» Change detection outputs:
*** Begin section ***
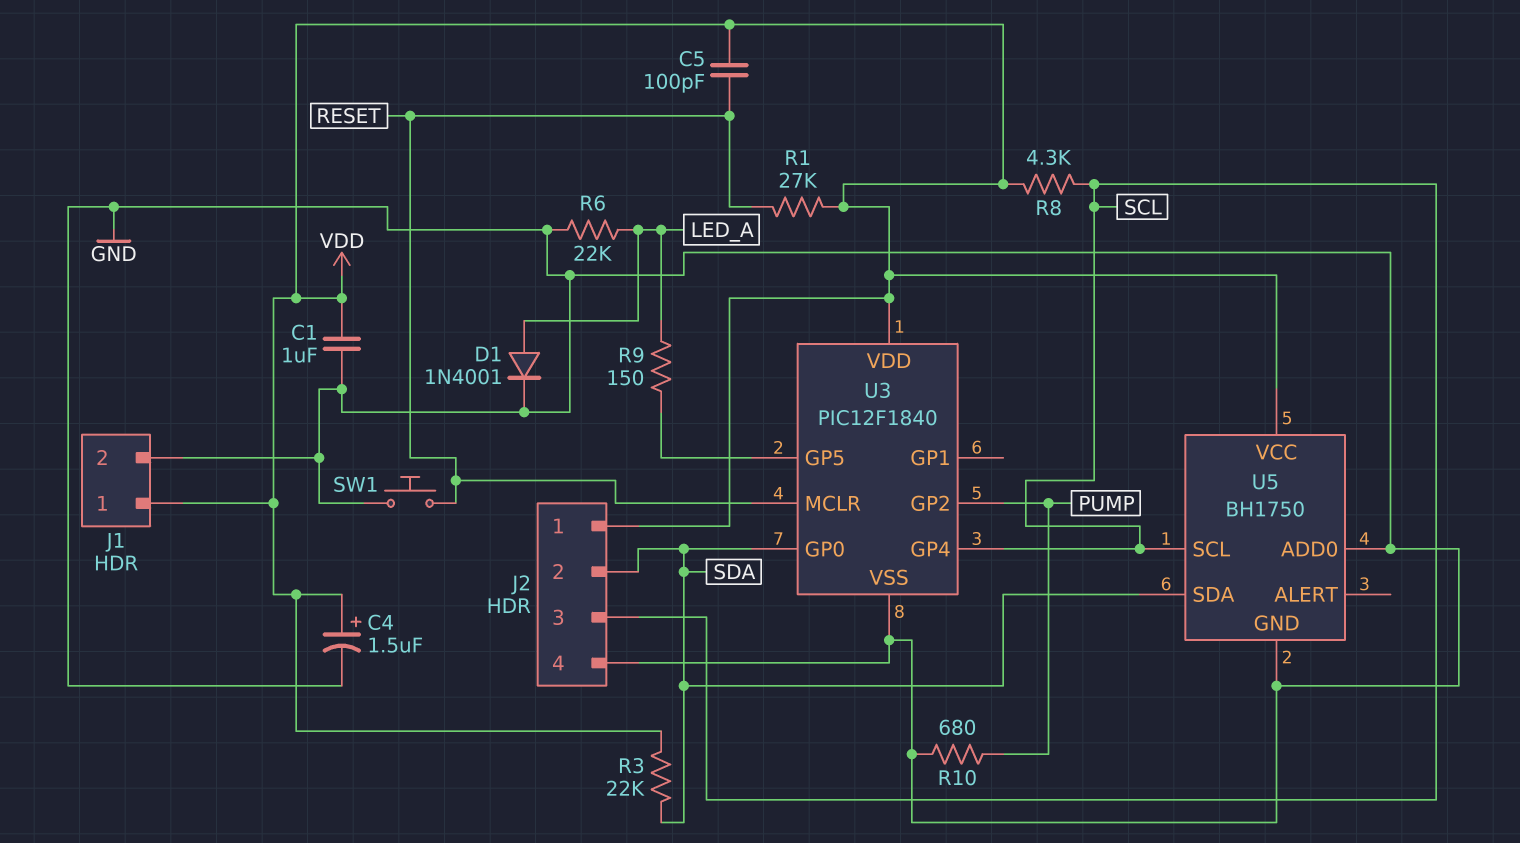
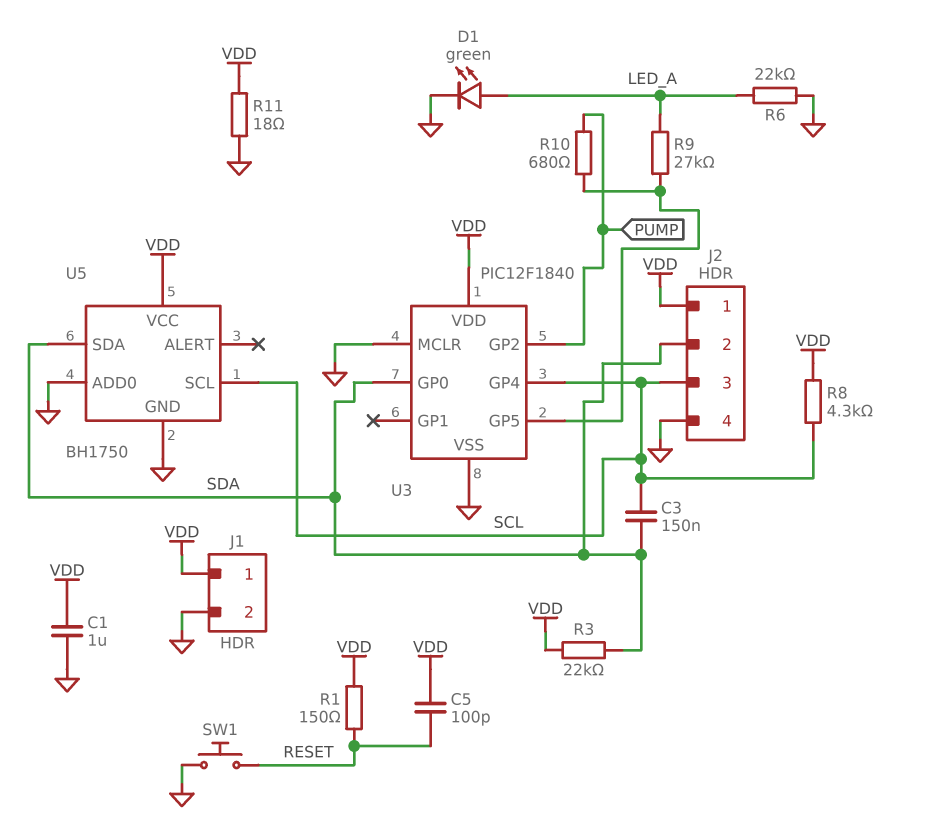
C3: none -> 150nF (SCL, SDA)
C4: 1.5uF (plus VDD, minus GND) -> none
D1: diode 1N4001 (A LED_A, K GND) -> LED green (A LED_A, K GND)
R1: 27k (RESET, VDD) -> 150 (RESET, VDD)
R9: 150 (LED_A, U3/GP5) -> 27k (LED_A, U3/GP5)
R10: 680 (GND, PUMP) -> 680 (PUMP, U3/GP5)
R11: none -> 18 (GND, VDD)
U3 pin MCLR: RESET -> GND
*** End section ***
» Task to carry out:
Find the lines that mention "none" in the entries and show them.

» Task solution:
C3: none -> 150nF (SCL, SDA)
C4: 1.5uF (plus VDD, minus GND) -> none
R11: none -> 18 (GND, VDD)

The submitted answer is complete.